> [Exercise details]:
Which of the lines below include "DGND"? Each one should be copied out.

BEGIN Records for this task

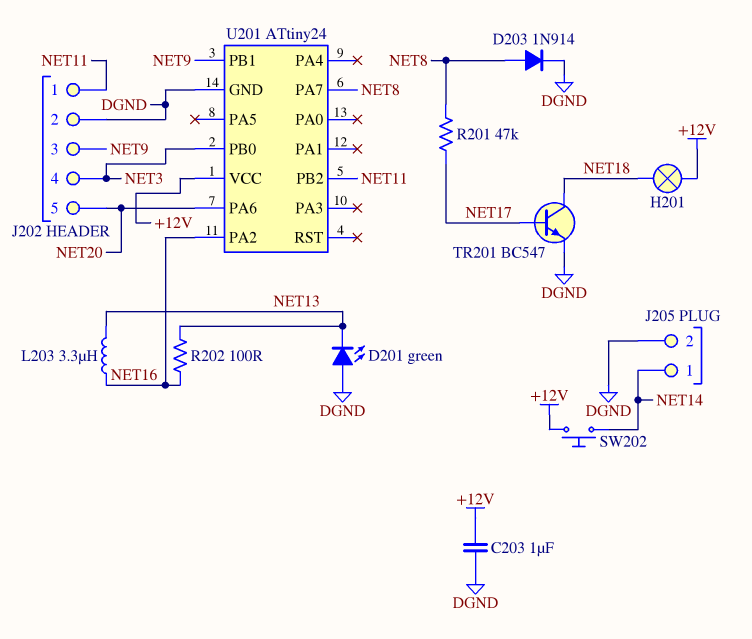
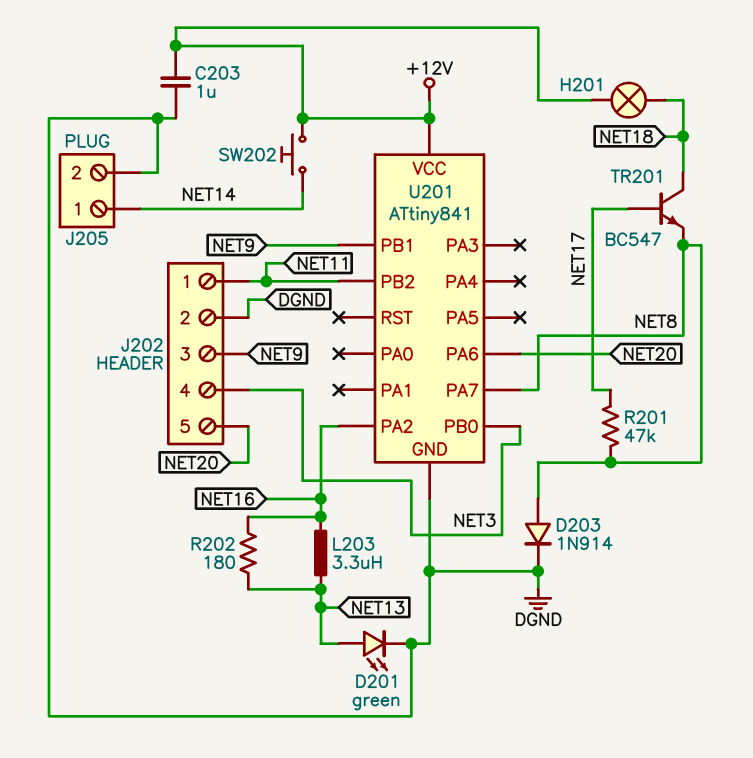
D201: LED green (A DGND, K NET13) -> LED green (A NET13, K DGND)
R202: 100 (NET13, NET16) -> 180 (NET13, NET16)
TR201: NPN BC547 (B NET17, C NET18, E DGND) -> NPN BC547 (B NET17, C NET18, E NET8)
U201: ATtiny24 -> ATtiny841

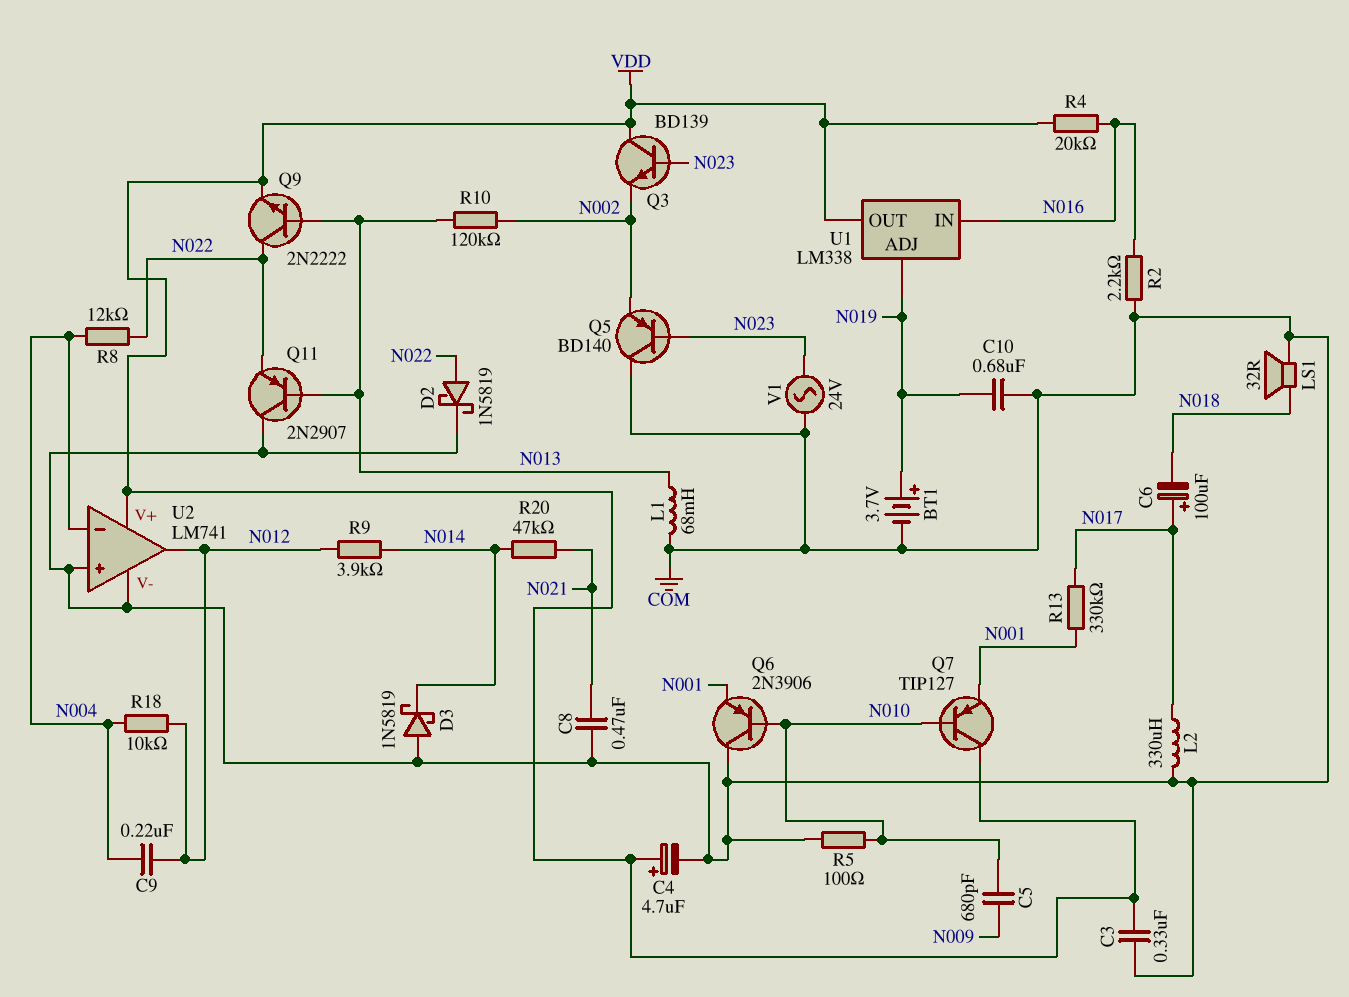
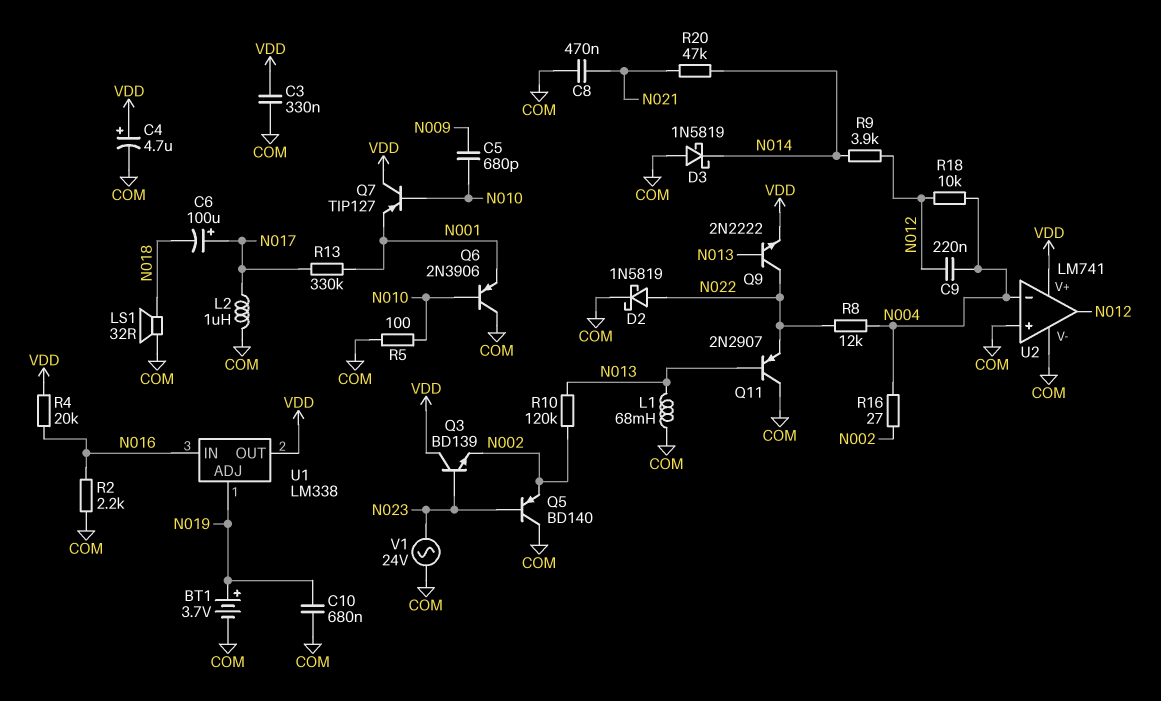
L2: 330uH (COM, N017) -> 1uH (COM, N017)
R16: none -> 27 (N002, N004)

END Records for this task

> [Result of this exercise]:
D201: LED green (A DGND, K NET13) -> LED green (A NET13, K DGND)
TR201: NPN BC547 (B NET17, C NET18, E DGND) -> NPN BC547 (B NET17, C NET18, E NET8)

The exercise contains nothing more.